(Colored shape tracking data)
-- Opening Marker --

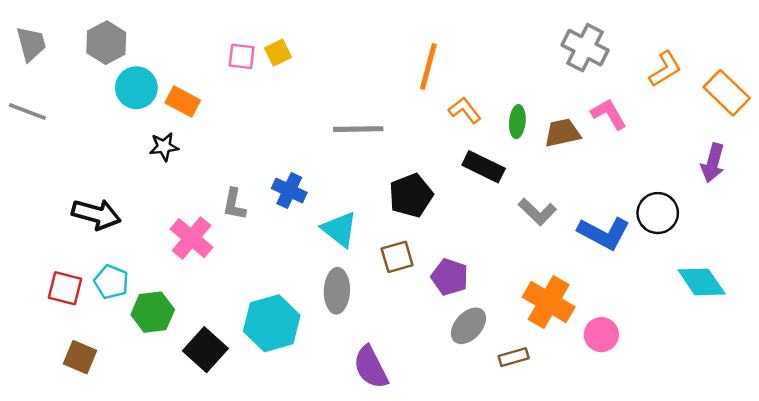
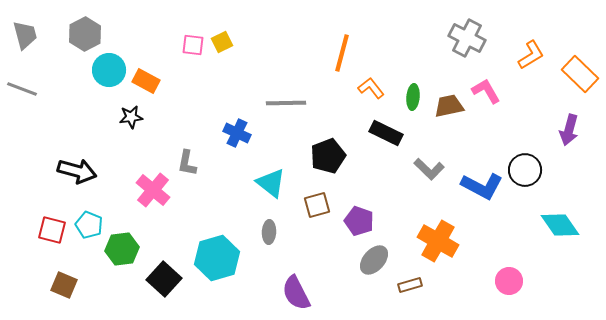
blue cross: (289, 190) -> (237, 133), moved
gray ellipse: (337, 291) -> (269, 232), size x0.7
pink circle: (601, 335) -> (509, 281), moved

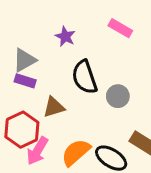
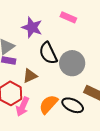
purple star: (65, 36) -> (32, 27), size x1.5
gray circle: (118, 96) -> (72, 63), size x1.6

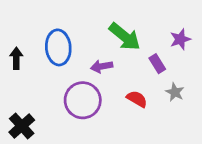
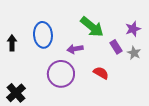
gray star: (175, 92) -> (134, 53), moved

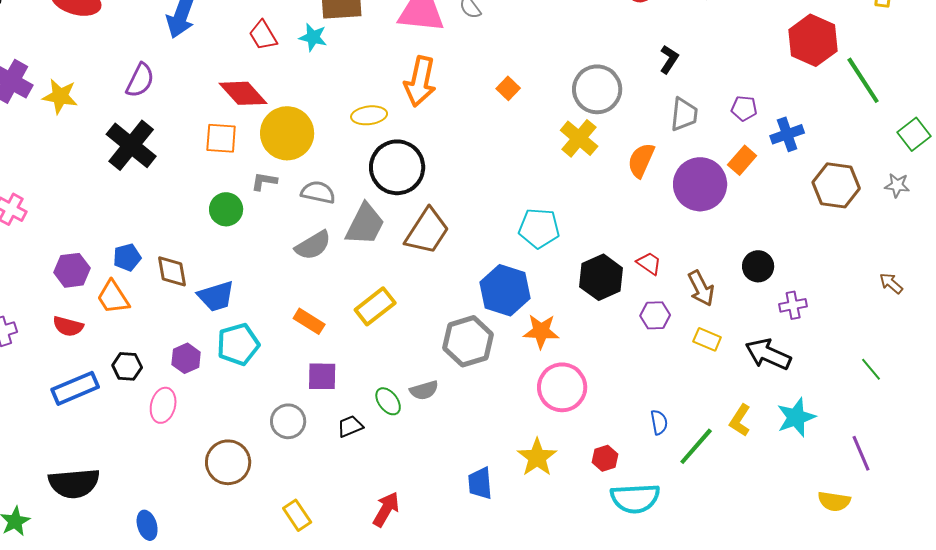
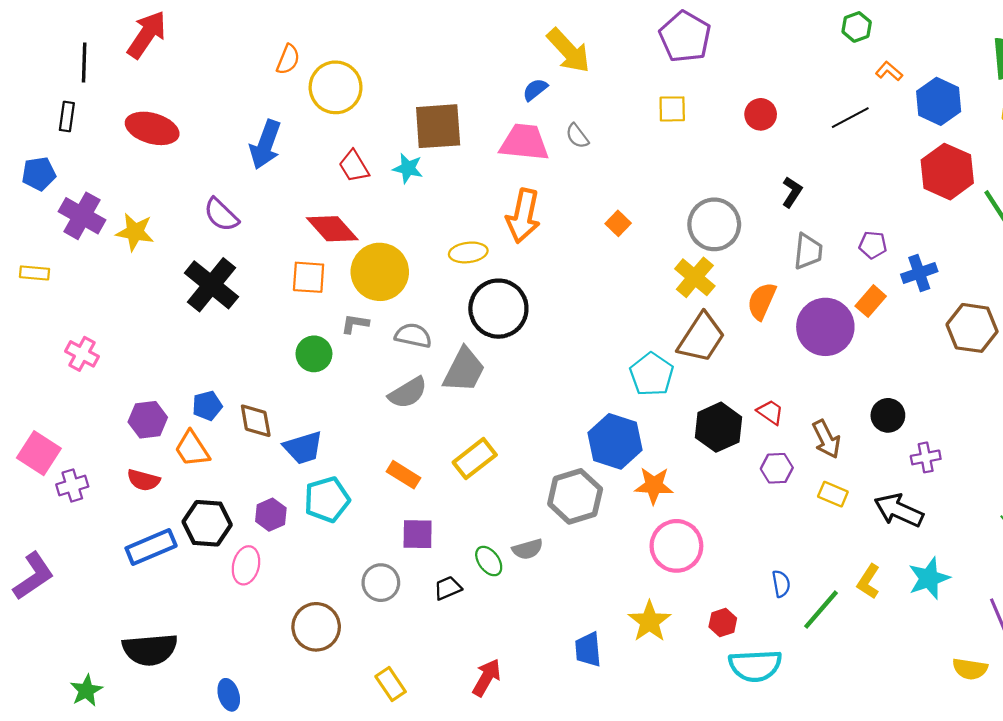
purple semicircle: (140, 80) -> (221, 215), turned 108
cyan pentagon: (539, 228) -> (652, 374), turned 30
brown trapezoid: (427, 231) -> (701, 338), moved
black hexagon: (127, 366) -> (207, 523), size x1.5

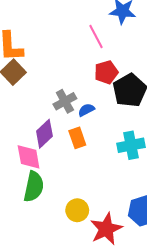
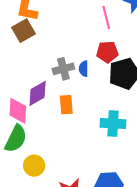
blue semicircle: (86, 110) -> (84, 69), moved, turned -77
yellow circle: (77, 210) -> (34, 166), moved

-- Closing Marker --

DESCRIPTION OF THE TASK:
Give all entries again verbatim, without any images.

RESPONSE:
blue cross: (289, 190) -> (237, 133), moved
gray ellipse: (337, 291) -> (269, 232), size x0.7
pink circle: (601, 335) -> (509, 281), moved

purple star: (65, 36) -> (32, 27), size x1.5
gray circle: (118, 96) -> (72, 63), size x1.6

gray star: (175, 92) -> (134, 53), moved

purple semicircle: (140, 80) -> (221, 215), turned 108
cyan pentagon: (539, 228) -> (652, 374), turned 30
brown trapezoid: (427, 231) -> (701, 338), moved
black hexagon: (127, 366) -> (207, 523), size x1.5

blue semicircle: (86, 110) -> (84, 69), moved, turned -77
yellow circle: (77, 210) -> (34, 166), moved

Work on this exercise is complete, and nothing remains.